:: Assignment ::
Across the material below, how many lines hold the word "yellow"? Only the number should be given.

:: Recorded information ::
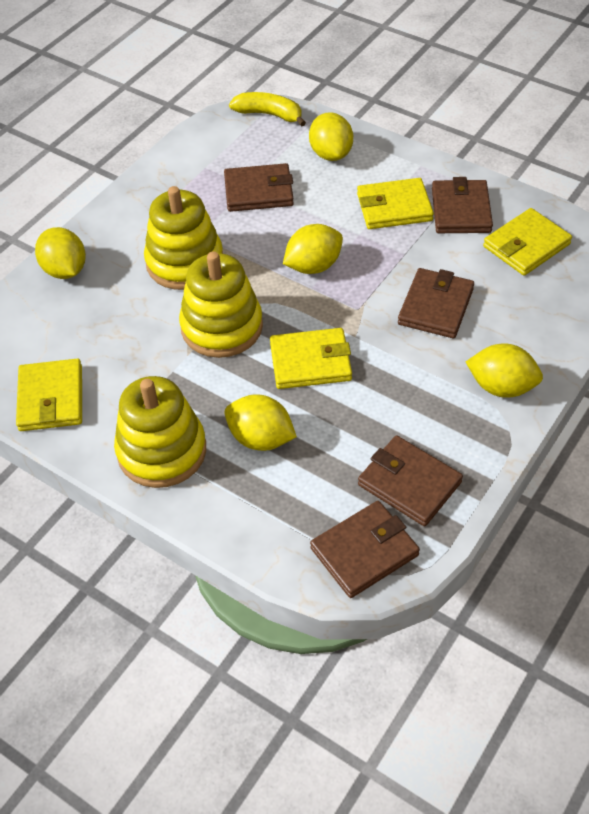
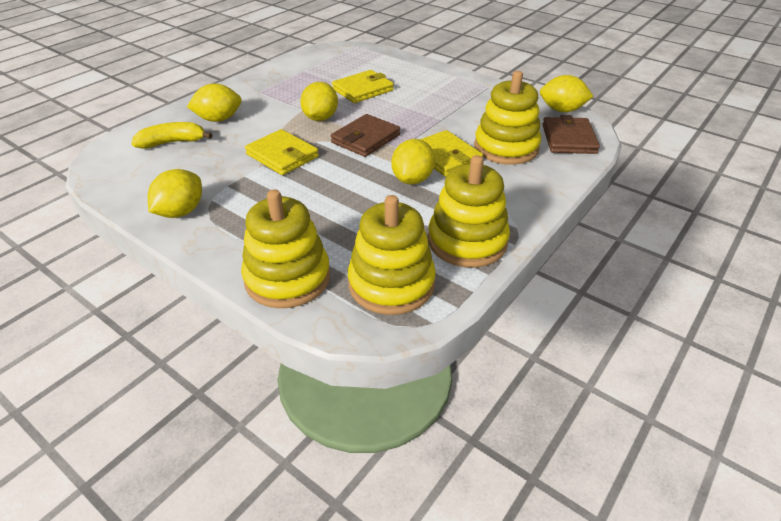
brown wallet: 5 -> 2
yellow stacking toy: 3 -> 4
yellow wallet: 4 -> 3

:: Reply ::
2